PROBLEM: Print, from the listing below, the lines starting at the line containing "black watering can: 3 -> 4" and ending at the line containing "orange cap: 0 -> 1", exactly as they stand, and print nothing else.

INFORMATION GIVEN:
____________________
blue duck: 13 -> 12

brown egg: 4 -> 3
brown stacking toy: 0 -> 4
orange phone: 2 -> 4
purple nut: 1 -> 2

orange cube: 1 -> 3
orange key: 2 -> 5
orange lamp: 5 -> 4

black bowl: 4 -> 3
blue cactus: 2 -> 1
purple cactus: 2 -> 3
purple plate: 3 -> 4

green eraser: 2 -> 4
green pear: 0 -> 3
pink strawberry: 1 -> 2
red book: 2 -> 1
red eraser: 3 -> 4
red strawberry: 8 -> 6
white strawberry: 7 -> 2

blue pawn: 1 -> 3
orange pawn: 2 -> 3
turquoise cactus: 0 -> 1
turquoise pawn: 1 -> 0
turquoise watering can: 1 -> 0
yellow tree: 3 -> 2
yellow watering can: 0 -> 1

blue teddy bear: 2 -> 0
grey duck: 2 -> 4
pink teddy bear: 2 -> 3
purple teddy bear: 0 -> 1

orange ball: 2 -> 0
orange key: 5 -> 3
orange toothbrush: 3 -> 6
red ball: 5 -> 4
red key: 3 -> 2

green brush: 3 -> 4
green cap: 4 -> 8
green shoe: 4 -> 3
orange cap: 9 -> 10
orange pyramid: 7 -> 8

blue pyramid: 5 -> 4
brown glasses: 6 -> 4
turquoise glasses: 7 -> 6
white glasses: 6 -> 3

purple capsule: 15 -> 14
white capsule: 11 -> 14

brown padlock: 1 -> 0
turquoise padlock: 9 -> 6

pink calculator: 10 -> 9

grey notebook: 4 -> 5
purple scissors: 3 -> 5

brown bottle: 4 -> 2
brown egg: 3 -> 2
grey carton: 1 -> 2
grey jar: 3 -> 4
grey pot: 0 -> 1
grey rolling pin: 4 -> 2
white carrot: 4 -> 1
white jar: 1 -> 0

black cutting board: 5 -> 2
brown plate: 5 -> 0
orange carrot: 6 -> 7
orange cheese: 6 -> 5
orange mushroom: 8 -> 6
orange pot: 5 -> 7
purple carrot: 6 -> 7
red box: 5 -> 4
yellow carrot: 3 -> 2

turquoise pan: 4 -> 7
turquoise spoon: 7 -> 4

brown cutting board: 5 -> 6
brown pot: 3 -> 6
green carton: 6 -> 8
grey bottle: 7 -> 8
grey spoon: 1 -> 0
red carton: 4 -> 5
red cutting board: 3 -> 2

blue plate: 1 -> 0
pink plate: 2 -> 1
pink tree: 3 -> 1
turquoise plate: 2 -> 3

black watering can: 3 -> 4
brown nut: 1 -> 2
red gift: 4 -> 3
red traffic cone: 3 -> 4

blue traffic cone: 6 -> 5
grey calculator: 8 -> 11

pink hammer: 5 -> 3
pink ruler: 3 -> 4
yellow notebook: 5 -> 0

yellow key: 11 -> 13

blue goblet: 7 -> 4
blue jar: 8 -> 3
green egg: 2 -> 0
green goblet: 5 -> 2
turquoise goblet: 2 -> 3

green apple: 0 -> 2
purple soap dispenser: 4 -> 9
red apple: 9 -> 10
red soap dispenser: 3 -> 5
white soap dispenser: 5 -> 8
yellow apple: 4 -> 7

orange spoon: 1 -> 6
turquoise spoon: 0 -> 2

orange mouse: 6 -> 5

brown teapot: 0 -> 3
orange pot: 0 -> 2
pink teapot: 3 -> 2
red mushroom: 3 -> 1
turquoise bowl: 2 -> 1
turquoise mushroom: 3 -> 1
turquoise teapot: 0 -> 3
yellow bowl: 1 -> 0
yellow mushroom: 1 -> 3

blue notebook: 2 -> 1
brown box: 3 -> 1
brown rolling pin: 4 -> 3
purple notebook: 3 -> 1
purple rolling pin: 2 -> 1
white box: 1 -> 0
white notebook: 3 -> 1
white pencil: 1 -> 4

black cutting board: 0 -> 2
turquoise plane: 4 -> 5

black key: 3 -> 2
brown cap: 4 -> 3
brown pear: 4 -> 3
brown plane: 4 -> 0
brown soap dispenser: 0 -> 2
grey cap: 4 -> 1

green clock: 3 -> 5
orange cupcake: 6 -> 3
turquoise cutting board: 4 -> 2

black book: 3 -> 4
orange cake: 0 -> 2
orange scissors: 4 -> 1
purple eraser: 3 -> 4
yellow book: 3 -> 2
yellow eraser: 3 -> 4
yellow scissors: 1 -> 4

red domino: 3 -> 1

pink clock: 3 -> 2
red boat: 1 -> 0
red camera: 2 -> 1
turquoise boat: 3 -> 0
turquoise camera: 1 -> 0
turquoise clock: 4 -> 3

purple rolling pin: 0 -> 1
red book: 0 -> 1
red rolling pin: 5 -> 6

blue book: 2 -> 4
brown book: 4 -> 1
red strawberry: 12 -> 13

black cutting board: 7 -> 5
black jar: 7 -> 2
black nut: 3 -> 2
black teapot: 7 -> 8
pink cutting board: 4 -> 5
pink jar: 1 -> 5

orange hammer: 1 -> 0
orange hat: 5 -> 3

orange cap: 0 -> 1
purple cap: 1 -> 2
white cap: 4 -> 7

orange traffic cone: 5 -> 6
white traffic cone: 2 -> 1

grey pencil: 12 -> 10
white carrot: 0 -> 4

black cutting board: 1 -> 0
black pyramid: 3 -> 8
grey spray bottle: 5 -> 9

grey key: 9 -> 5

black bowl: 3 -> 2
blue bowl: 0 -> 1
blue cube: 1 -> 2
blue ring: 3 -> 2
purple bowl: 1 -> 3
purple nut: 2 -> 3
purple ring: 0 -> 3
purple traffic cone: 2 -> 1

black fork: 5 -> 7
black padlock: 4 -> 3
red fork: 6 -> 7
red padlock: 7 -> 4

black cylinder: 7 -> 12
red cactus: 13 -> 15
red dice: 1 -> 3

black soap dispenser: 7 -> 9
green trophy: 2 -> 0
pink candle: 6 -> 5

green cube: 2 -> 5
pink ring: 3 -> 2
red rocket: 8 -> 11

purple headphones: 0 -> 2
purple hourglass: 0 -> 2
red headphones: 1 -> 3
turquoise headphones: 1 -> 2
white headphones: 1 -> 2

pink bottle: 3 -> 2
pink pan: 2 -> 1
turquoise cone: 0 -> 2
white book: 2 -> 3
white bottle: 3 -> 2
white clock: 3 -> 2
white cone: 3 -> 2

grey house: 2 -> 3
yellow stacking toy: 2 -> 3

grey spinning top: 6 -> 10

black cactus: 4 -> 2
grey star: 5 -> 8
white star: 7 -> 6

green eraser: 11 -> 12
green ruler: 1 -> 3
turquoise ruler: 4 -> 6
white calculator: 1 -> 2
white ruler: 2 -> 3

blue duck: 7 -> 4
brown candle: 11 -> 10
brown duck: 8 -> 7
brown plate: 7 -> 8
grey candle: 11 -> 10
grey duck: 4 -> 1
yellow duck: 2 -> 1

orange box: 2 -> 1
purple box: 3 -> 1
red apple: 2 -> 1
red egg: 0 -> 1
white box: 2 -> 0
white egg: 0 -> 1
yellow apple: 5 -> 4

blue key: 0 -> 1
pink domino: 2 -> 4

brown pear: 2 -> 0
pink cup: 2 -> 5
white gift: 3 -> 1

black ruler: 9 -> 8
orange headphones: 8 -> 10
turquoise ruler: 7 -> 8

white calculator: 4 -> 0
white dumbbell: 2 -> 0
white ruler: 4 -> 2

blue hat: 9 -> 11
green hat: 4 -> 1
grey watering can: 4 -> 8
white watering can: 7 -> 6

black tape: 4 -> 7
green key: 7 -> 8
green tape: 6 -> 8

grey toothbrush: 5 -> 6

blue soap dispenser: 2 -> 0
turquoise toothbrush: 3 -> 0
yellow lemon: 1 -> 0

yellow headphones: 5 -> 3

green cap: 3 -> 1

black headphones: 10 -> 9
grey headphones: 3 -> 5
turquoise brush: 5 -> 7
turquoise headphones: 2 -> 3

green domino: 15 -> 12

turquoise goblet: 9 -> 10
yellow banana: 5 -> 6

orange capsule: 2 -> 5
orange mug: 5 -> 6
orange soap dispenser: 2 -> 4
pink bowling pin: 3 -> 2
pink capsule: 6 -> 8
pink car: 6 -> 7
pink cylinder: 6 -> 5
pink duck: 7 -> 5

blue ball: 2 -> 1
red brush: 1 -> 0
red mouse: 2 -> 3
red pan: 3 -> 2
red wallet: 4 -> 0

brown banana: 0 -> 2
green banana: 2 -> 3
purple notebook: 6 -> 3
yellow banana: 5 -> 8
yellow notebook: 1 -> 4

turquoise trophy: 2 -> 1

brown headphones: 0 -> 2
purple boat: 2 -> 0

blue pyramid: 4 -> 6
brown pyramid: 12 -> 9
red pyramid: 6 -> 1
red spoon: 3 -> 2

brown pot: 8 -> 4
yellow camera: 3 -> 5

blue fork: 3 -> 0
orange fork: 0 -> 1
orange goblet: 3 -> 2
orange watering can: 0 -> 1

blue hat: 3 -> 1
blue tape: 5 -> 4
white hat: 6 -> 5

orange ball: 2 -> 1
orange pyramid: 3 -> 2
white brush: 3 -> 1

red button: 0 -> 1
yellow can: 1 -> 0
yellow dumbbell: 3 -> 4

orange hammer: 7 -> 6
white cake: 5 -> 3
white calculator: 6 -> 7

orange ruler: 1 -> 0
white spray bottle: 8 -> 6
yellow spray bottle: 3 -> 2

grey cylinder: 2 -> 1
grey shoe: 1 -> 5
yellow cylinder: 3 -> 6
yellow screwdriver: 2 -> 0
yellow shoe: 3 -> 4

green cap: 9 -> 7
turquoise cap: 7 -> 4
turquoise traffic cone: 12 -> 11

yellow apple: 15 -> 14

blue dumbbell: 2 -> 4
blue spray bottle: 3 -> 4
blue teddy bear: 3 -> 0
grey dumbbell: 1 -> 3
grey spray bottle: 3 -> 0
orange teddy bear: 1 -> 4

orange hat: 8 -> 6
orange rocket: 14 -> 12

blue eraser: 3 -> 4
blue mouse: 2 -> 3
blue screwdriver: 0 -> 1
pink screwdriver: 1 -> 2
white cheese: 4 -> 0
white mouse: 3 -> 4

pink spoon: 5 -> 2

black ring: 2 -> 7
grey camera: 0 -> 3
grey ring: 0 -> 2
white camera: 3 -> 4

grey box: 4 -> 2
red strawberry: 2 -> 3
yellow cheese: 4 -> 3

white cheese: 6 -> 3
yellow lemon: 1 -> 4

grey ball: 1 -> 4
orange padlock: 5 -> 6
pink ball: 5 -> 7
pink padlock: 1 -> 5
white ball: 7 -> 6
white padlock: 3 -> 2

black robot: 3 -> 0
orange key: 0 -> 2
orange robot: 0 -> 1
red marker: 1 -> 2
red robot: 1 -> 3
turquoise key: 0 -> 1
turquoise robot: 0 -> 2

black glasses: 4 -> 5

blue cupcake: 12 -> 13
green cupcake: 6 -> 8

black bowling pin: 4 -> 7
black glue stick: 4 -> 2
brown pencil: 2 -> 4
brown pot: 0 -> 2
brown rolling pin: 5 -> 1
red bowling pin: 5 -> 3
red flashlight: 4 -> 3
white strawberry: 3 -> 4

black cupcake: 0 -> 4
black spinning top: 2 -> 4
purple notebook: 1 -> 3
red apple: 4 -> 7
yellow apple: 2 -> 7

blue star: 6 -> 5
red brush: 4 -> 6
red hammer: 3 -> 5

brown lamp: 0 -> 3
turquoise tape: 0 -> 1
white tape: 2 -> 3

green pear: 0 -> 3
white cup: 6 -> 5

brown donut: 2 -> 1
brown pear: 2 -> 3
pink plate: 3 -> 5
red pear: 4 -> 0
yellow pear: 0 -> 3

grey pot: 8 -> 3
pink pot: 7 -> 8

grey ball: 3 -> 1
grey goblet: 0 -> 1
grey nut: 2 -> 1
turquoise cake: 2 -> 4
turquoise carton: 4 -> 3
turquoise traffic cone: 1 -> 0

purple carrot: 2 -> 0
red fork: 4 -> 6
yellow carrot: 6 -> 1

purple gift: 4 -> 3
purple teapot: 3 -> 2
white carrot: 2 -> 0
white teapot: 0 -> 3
____________________
WRITTEN SOLUTION:
black watering can: 3 -> 4
brown nut: 1 -> 2
red gift: 4 -> 3
red traffic cone: 3 -> 4

blue traffic cone: 6 -> 5
grey calculator: 8 -> 11

pink hammer: 5 -> 3
pink ruler: 3 -> 4
yellow notebook: 5 -> 0

yellow key: 11 -> 13

blue goblet: 7 -> 4
blue jar: 8 -> 3
green egg: 2 -> 0
green goblet: 5 -> 2
turquoise goblet: 2 -> 3

green apple: 0 -> 2
purple soap dispenser: 4 -> 9
red apple: 9 -> 10
red soap dispenser: 3 -> 5
white soap dispenser: 5 -> 8
yellow apple: 4 -> 7

orange spoon: 1 -> 6
turquoise spoon: 0 -> 2

orange mouse: 6 -> 5

brown teapot: 0 -> 3
orange pot: 0 -> 2
pink teapot: 3 -> 2
red mushroom: 3 -> 1
turquoise bowl: 2 -> 1
turquoise mushroom: 3 -> 1
turquoise teapot: 0 -> 3
yellow bowl: 1 -> 0
yellow mushroom: 1 -> 3

blue notebook: 2 -> 1
brown box: 3 -> 1
brown rolling pin: 4 -> 3
purple notebook: 3 -> 1
purple rolling pin: 2 -> 1
white box: 1 -> 0
white notebook: 3 -> 1
white pencil: 1 -> 4

black cutting board: 0 -> 2
turquoise plane: 4 -> 5

black key: 3 -> 2
brown cap: 4 -> 3
brown pear: 4 -> 3
brown plane: 4 -> 0
brown soap dispenser: 0 -> 2
grey cap: 4 -> 1

green clock: 3 -> 5
orange cupcake: 6 -> 3
turquoise cutting board: 4 -> 2

black book: 3 -> 4
orange cake: 0 -> 2
orange scissors: 4 -> 1
purple eraser: 3 -> 4
yellow book: 3 -> 2
yellow eraser: 3 -> 4
yellow scissors: 1 -> 4

red domino: 3 -> 1

pink clock: 3 -> 2
red boat: 1 -> 0
red camera: 2 -> 1
turquoise boat: 3 -> 0
turquoise camera: 1 -> 0
turquoise clock: 4 -> 3

purple rolling pin: 0 -> 1
red book: 0 -> 1
red rolling pin: 5 -> 6

blue book: 2 -> 4
brown book: 4 -> 1
red strawberry: 12 -> 13

black cutting board: 7 -> 5
black jar: 7 -> 2
black nut: 3 -> 2
black teapot: 7 -> 8
pink cutting board: 4 -> 5
pink jar: 1 -> 5

orange hammer: 1 -> 0
orange hat: 5 -> 3

orange cap: 0 -> 1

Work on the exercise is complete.